AIM OF THE EXERCISE –
Reproduce all of the items below verbatim, leaving the pictures out of your output.
- - -
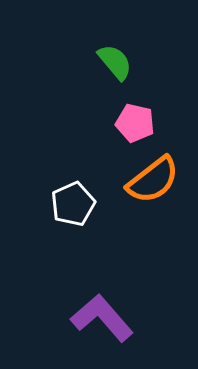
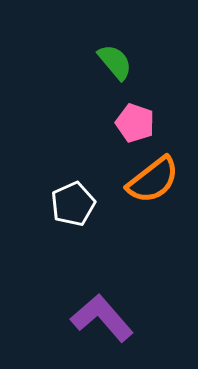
pink pentagon: rotated 6 degrees clockwise
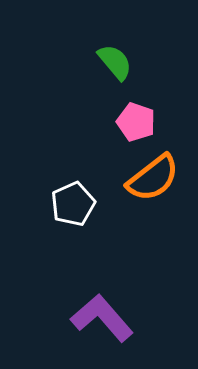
pink pentagon: moved 1 px right, 1 px up
orange semicircle: moved 2 px up
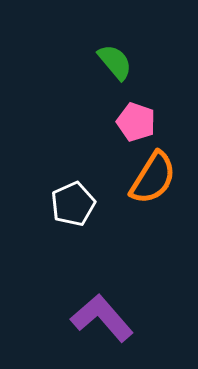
orange semicircle: rotated 20 degrees counterclockwise
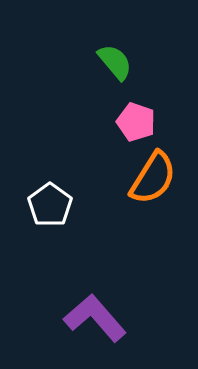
white pentagon: moved 23 px left, 1 px down; rotated 12 degrees counterclockwise
purple L-shape: moved 7 px left
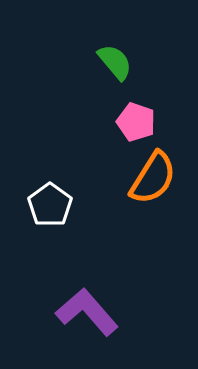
purple L-shape: moved 8 px left, 6 px up
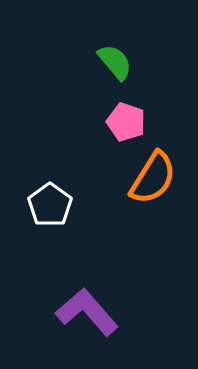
pink pentagon: moved 10 px left
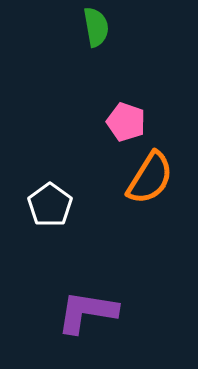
green semicircle: moved 19 px left, 35 px up; rotated 30 degrees clockwise
orange semicircle: moved 3 px left
purple L-shape: rotated 40 degrees counterclockwise
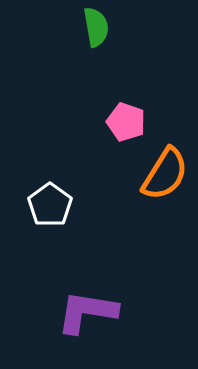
orange semicircle: moved 15 px right, 4 px up
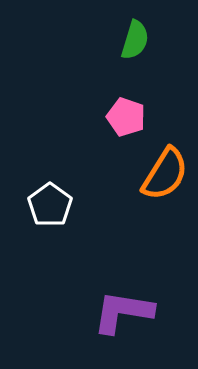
green semicircle: moved 39 px right, 13 px down; rotated 27 degrees clockwise
pink pentagon: moved 5 px up
purple L-shape: moved 36 px right
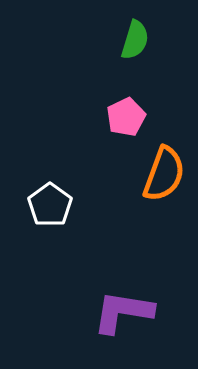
pink pentagon: rotated 27 degrees clockwise
orange semicircle: moved 1 px left; rotated 12 degrees counterclockwise
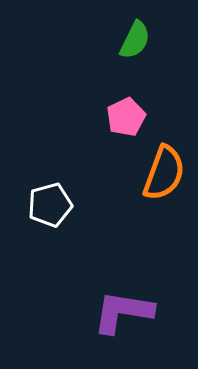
green semicircle: rotated 9 degrees clockwise
orange semicircle: moved 1 px up
white pentagon: rotated 21 degrees clockwise
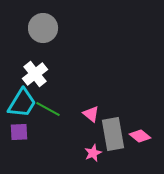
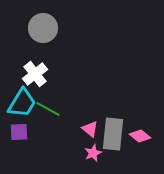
pink triangle: moved 1 px left, 15 px down
gray rectangle: rotated 16 degrees clockwise
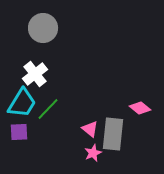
green line: rotated 75 degrees counterclockwise
pink diamond: moved 28 px up
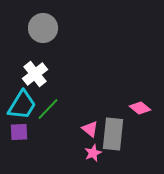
cyan trapezoid: moved 2 px down
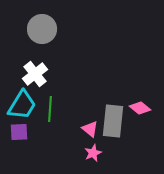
gray circle: moved 1 px left, 1 px down
green line: moved 2 px right; rotated 40 degrees counterclockwise
gray rectangle: moved 13 px up
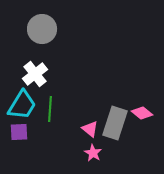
pink diamond: moved 2 px right, 5 px down
gray rectangle: moved 2 px right, 2 px down; rotated 12 degrees clockwise
pink star: rotated 18 degrees counterclockwise
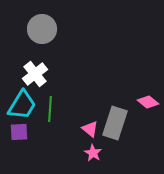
pink diamond: moved 6 px right, 11 px up
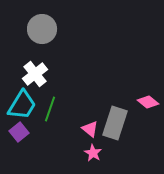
green line: rotated 15 degrees clockwise
purple square: rotated 36 degrees counterclockwise
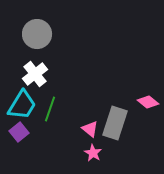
gray circle: moved 5 px left, 5 px down
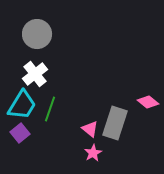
purple square: moved 1 px right, 1 px down
pink star: rotated 12 degrees clockwise
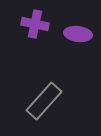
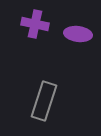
gray rectangle: rotated 24 degrees counterclockwise
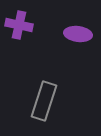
purple cross: moved 16 px left, 1 px down
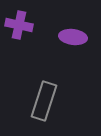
purple ellipse: moved 5 px left, 3 px down
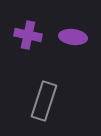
purple cross: moved 9 px right, 10 px down
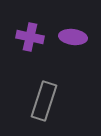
purple cross: moved 2 px right, 2 px down
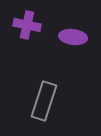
purple cross: moved 3 px left, 12 px up
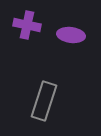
purple ellipse: moved 2 px left, 2 px up
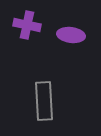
gray rectangle: rotated 21 degrees counterclockwise
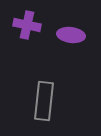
gray rectangle: rotated 9 degrees clockwise
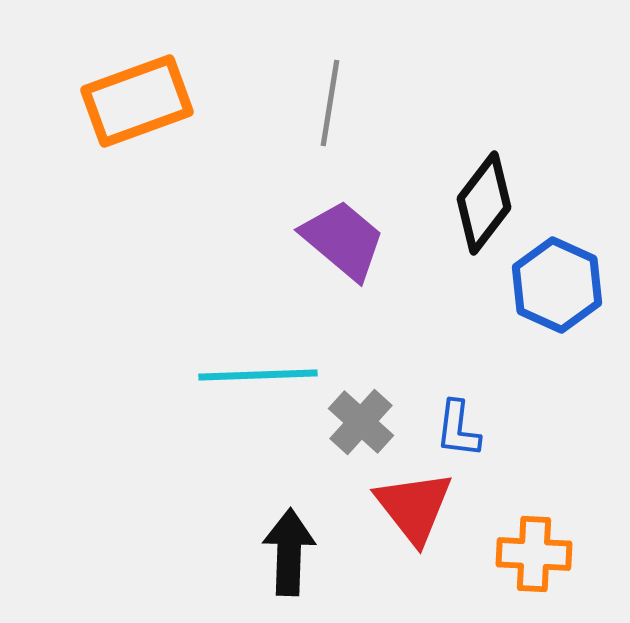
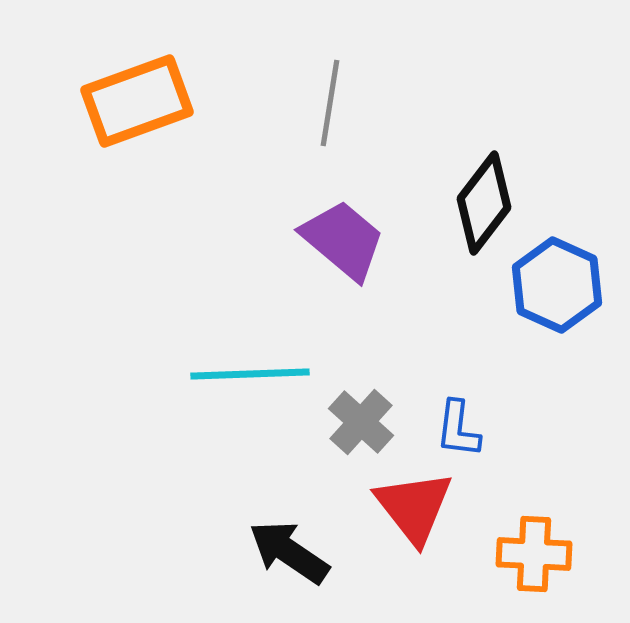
cyan line: moved 8 px left, 1 px up
black arrow: rotated 58 degrees counterclockwise
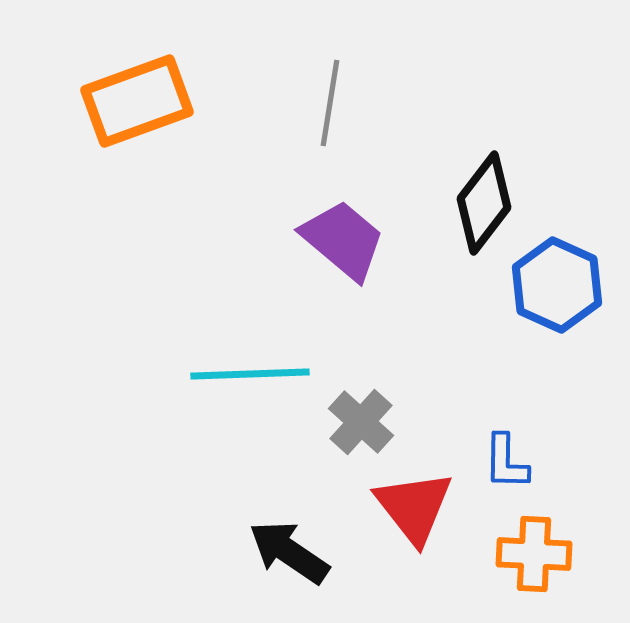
blue L-shape: moved 48 px right, 33 px down; rotated 6 degrees counterclockwise
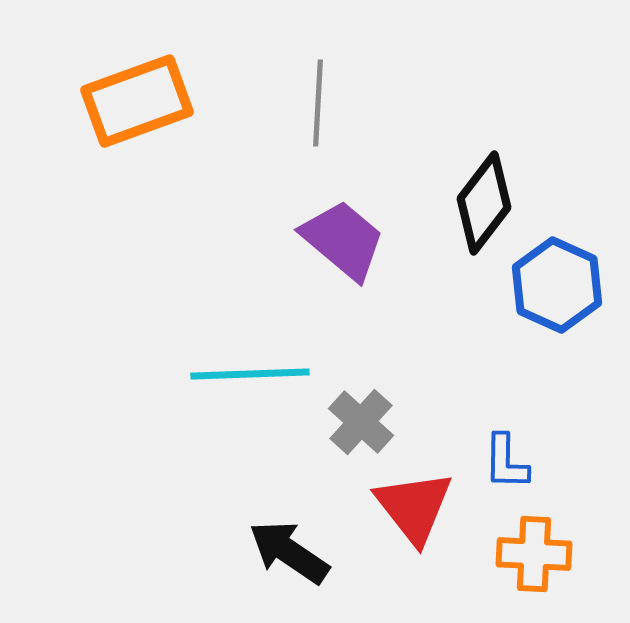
gray line: moved 12 px left; rotated 6 degrees counterclockwise
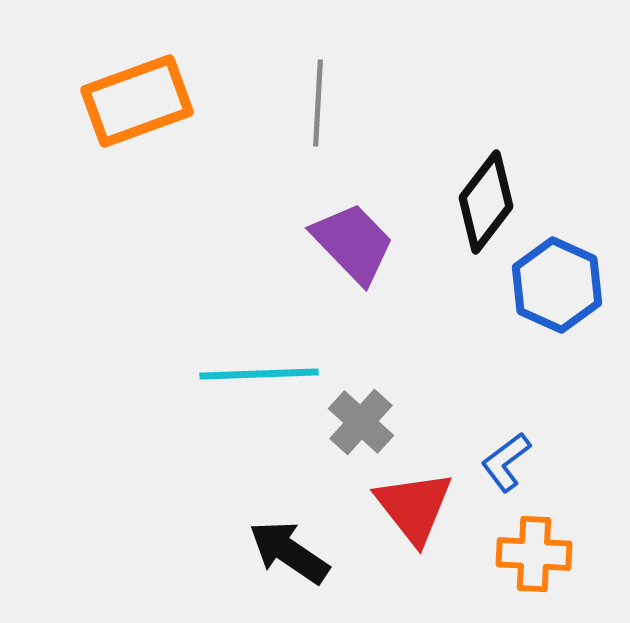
black diamond: moved 2 px right, 1 px up
purple trapezoid: moved 10 px right, 3 px down; rotated 6 degrees clockwise
cyan line: moved 9 px right
blue L-shape: rotated 52 degrees clockwise
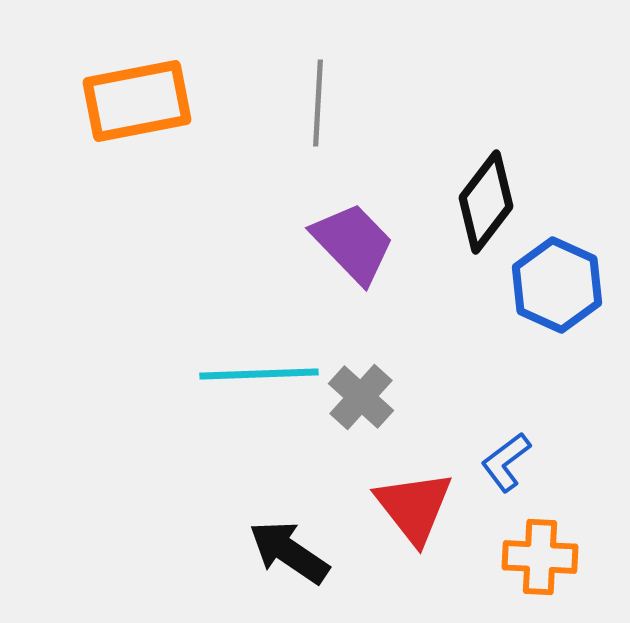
orange rectangle: rotated 9 degrees clockwise
gray cross: moved 25 px up
orange cross: moved 6 px right, 3 px down
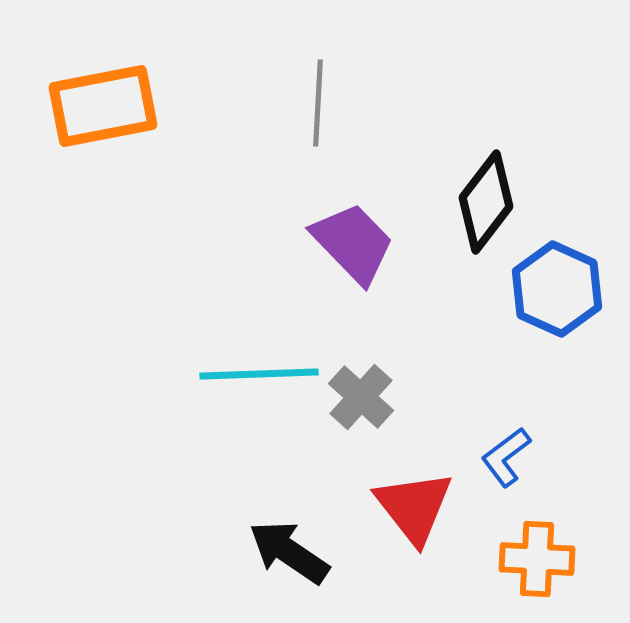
orange rectangle: moved 34 px left, 5 px down
blue hexagon: moved 4 px down
blue L-shape: moved 5 px up
orange cross: moved 3 px left, 2 px down
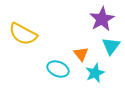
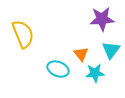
purple star: rotated 25 degrees clockwise
yellow semicircle: rotated 140 degrees counterclockwise
cyan triangle: moved 4 px down
cyan star: rotated 18 degrees clockwise
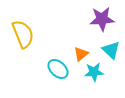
cyan triangle: rotated 24 degrees counterclockwise
orange triangle: rotated 28 degrees clockwise
cyan ellipse: rotated 20 degrees clockwise
cyan star: moved 1 px left, 1 px up
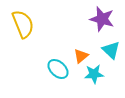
purple star: rotated 20 degrees clockwise
yellow semicircle: moved 10 px up
orange triangle: moved 2 px down
cyan star: moved 2 px down
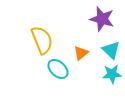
yellow semicircle: moved 19 px right, 16 px down
orange triangle: moved 3 px up
cyan star: moved 18 px right
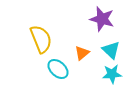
yellow semicircle: moved 1 px left, 1 px up
orange triangle: moved 1 px right
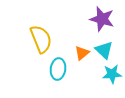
cyan triangle: moved 7 px left
cyan ellipse: rotated 55 degrees clockwise
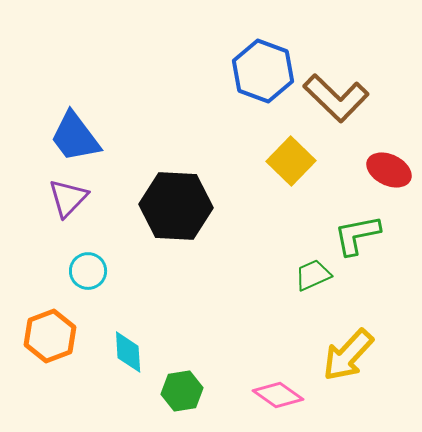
- - -
WRITTEN ANSWER –
pink pentagon: rotated 6 degrees clockwise
pink pentagon: moved 1 px right, 1 px up
orange semicircle: moved 2 px up
orange semicircle: rotated 20 degrees counterclockwise
white pentagon: moved 23 px left, 1 px down; rotated 12 degrees counterclockwise
purple L-shape: moved 7 px left
purple L-shape: moved 8 px left, 6 px up
pink pentagon: moved 10 px left
green semicircle: moved 19 px left, 35 px up; rotated 30 degrees clockwise
orange semicircle: moved 3 px left
purple L-shape: rotated 40 degrees counterclockwise
orange semicircle: moved 15 px right, 4 px up
green semicircle: moved 39 px right, 13 px down; rotated 27 degrees clockwise
pink pentagon: moved 5 px up
purple L-shape: moved 36 px right
pink pentagon: rotated 27 degrees clockwise
orange semicircle: moved 1 px left; rotated 12 degrees counterclockwise
green semicircle: rotated 9 degrees clockwise
orange semicircle: moved 1 px up
white pentagon: rotated 21 degrees clockwise
pink triangle: moved 1 px left, 15 px down
gray rectangle: rotated 16 degrees clockwise
green line: rotated 75 degrees counterclockwise
pink diamond: moved 28 px up
cyan trapezoid: moved 2 px down
gray circle: moved 1 px left, 1 px down
green line: moved 2 px right; rotated 40 degrees counterclockwise
gray rectangle: moved 13 px up
pink diamond: moved 2 px right, 5 px down
gray rectangle: moved 2 px right, 2 px down; rotated 12 degrees clockwise
pink star: rotated 18 degrees counterclockwise
pink diamond: moved 6 px right, 11 px up
green line: rotated 15 degrees clockwise
purple square: rotated 36 degrees counterclockwise
gray circle: moved 5 px left, 5 px down
purple square: moved 1 px right, 1 px down
pink star: rotated 12 degrees clockwise
gray rectangle: rotated 24 degrees counterclockwise
purple cross: moved 16 px left, 1 px down
purple ellipse: moved 5 px left, 3 px down
purple cross: moved 9 px right, 10 px down
purple cross: moved 2 px right, 2 px down
purple cross: moved 3 px left, 12 px up
purple ellipse: moved 2 px left, 2 px up
gray rectangle: rotated 21 degrees counterclockwise
gray rectangle: rotated 9 degrees clockwise
cyan line: moved 8 px left, 1 px up
black arrow: rotated 58 degrees counterclockwise
blue L-shape: moved 48 px right, 33 px down; rotated 6 degrees counterclockwise
gray line: moved 12 px left; rotated 6 degrees counterclockwise
black diamond: moved 2 px right, 1 px up
purple trapezoid: moved 10 px right, 3 px down; rotated 6 degrees clockwise
cyan line: moved 9 px right
blue L-shape: rotated 52 degrees clockwise
orange rectangle: rotated 9 degrees clockwise
gray cross: moved 25 px up
orange cross: moved 6 px right, 3 px down
orange rectangle: moved 34 px left, 5 px down
blue hexagon: moved 4 px down
blue L-shape: moved 5 px up
orange cross: moved 3 px left, 2 px down
purple star: rotated 25 degrees clockwise
yellow semicircle: rotated 140 degrees counterclockwise
cyan triangle: moved 4 px down
cyan star: rotated 18 degrees clockwise
cyan triangle: rotated 24 degrees counterclockwise
orange triangle: rotated 28 degrees clockwise
cyan ellipse: rotated 20 degrees clockwise
cyan star: moved 1 px left, 1 px up
purple star: rotated 20 degrees clockwise
yellow semicircle: moved 10 px up
orange triangle: moved 2 px down
cyan star: moved 2 px down
yellow semicircle: moved 19 px right, 16 px down
orange triangle: moved 3 px up
cyan star: moved 18 px right
yellow semicircle: moved 1 px left, 1 px up
orange triangle: moved 1 px right
cyan triangle: moved 7 px left
cyan ellipse: rotated 55 degrees clockwise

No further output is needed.